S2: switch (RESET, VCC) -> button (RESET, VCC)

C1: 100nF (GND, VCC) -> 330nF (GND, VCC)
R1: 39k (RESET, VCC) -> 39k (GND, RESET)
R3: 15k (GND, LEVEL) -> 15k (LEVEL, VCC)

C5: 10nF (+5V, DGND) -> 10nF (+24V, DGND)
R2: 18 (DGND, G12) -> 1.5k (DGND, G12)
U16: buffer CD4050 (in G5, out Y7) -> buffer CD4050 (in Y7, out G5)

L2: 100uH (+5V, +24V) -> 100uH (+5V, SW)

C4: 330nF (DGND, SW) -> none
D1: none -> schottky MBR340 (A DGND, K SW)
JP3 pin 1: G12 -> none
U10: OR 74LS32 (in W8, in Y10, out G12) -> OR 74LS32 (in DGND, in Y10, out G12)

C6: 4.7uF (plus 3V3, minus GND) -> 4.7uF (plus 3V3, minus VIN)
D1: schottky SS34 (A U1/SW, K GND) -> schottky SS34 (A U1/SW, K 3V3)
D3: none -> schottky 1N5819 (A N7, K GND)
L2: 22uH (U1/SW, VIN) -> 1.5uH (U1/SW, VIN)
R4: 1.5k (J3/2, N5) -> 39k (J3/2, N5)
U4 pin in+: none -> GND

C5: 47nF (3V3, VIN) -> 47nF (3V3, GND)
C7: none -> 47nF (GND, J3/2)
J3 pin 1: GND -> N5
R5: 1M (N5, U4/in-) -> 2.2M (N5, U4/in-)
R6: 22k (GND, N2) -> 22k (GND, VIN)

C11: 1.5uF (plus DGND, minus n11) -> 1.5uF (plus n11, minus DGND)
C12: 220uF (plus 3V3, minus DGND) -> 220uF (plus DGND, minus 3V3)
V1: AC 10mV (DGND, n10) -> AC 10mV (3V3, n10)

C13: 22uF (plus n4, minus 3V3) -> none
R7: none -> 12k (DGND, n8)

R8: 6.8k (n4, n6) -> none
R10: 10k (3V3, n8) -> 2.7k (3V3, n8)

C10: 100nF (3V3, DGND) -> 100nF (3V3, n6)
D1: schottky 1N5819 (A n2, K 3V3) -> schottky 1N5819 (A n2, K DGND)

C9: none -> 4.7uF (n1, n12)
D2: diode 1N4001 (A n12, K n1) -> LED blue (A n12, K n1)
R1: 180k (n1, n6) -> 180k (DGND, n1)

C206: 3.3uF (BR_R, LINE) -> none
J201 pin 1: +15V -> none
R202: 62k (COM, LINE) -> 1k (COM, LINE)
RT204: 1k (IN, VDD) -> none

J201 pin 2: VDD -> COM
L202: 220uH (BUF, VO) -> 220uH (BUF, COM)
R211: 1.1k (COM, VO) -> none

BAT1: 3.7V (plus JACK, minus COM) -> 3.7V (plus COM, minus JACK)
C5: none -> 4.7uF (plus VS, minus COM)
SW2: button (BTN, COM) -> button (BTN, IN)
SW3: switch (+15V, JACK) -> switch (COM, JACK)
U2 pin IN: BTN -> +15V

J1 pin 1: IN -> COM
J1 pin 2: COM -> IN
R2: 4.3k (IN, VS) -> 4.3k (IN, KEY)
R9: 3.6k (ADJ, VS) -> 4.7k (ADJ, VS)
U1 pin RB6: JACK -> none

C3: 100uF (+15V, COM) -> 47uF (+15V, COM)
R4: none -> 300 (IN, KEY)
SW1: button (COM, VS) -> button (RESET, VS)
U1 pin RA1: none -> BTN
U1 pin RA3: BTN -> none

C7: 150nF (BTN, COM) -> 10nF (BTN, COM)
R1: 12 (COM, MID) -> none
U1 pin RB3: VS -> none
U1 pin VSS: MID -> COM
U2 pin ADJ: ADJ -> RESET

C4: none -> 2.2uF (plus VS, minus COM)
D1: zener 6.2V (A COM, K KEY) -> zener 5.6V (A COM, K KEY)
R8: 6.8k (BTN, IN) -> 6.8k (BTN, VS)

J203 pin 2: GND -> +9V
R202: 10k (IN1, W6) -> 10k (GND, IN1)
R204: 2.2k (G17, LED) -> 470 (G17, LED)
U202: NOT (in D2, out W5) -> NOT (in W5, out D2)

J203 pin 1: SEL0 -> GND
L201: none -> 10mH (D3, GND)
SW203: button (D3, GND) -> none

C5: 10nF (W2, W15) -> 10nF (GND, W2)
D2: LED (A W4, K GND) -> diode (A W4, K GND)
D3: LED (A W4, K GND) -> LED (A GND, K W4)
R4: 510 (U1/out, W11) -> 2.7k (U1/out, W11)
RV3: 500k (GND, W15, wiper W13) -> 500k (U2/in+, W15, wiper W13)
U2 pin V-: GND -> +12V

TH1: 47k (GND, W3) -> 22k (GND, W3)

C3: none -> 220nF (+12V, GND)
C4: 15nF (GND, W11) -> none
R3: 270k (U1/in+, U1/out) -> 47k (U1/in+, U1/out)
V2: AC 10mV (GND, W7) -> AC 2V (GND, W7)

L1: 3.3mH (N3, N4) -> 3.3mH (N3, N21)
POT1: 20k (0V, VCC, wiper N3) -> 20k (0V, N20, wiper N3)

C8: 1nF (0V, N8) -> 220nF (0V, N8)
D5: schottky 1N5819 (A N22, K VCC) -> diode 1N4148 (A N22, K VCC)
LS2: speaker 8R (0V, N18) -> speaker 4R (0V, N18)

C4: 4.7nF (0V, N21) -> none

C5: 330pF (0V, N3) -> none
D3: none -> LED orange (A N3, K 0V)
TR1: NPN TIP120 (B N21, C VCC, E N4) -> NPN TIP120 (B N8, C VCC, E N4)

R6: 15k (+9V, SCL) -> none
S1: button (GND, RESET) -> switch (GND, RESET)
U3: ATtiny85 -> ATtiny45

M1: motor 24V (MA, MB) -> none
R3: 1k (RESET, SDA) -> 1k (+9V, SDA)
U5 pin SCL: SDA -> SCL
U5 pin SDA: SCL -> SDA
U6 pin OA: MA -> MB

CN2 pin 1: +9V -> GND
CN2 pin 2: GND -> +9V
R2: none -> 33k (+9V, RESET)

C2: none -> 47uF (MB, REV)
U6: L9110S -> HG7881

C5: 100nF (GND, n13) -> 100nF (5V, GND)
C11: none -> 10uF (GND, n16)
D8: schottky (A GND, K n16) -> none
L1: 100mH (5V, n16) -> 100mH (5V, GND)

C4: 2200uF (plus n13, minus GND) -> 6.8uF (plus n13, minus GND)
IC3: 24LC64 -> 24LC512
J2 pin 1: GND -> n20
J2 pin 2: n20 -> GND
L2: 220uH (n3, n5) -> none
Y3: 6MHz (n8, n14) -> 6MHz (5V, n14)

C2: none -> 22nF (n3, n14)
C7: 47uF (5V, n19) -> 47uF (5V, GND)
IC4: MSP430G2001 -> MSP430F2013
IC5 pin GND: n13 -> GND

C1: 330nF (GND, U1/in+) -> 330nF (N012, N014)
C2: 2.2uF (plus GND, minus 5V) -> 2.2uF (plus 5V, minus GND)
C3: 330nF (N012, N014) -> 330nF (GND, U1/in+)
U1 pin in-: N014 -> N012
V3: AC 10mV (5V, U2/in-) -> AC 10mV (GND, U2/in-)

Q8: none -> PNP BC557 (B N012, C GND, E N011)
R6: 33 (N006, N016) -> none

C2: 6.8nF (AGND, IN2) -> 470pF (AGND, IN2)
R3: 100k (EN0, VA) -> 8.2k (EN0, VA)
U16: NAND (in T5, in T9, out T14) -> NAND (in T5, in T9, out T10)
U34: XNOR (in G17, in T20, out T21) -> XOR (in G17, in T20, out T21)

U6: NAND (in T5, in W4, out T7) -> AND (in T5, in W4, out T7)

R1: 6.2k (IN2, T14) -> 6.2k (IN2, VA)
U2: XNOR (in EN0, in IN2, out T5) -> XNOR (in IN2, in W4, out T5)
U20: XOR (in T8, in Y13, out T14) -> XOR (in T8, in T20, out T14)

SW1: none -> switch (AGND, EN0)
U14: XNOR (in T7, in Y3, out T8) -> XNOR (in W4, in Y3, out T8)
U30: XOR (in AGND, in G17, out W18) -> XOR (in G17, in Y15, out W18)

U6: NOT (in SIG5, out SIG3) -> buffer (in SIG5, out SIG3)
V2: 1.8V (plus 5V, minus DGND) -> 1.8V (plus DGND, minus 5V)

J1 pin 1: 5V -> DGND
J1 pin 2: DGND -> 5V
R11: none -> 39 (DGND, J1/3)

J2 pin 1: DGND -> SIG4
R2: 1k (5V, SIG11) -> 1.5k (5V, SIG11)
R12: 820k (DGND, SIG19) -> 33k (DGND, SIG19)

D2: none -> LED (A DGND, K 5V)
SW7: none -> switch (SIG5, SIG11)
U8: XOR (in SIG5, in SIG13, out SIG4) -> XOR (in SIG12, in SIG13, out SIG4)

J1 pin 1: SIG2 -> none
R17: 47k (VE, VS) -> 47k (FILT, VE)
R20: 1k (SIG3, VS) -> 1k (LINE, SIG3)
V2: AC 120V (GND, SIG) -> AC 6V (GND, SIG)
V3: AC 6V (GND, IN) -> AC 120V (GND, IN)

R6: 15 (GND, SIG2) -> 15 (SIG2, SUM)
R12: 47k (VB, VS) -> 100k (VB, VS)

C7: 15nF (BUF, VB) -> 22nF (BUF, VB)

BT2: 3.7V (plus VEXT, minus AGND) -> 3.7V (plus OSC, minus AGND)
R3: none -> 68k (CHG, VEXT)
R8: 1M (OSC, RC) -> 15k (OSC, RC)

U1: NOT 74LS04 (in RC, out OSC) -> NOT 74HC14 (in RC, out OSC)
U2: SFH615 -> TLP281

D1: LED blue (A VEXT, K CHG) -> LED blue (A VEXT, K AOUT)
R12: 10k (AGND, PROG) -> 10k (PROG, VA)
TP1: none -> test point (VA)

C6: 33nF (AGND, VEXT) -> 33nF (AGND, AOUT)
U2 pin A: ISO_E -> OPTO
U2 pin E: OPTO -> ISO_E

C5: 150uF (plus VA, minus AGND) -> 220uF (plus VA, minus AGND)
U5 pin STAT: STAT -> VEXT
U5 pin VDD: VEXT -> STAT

▶ [WORK TO BE COMPLETED] Look back at the entries above and repeat, unchanged, every line from the line holding "LS2: speaker 8R" through the line holding "R3: 1k (RESET, SDA) -> 1k (+9V, SDA)".

▶ [ANSWER TO THE PROBLEM]
LS2: speaker 8R (0V, N18) -> speaker 4R (0V, N18)

C4: 4.7nF (0V, N21) -> none

C5: 330pF (0V, N3) -> none
D3: none -> LED orange (A N3, K 0V)
TR1: NPN TIP120 (B N21, C VCC, E N4) -> NPN TIP120 (B N8, C VCC, E N4)

R6: 15k (+9V, SCL) -> none
S1: button (GND, RESET) -> switch (GND, RESET)
U3: ATtiny85 -> ATtiny45

M1: motor 24V (MA, MB) -> none
R3: 1k (RESET, SDA) -> 1k (+9V, SDA)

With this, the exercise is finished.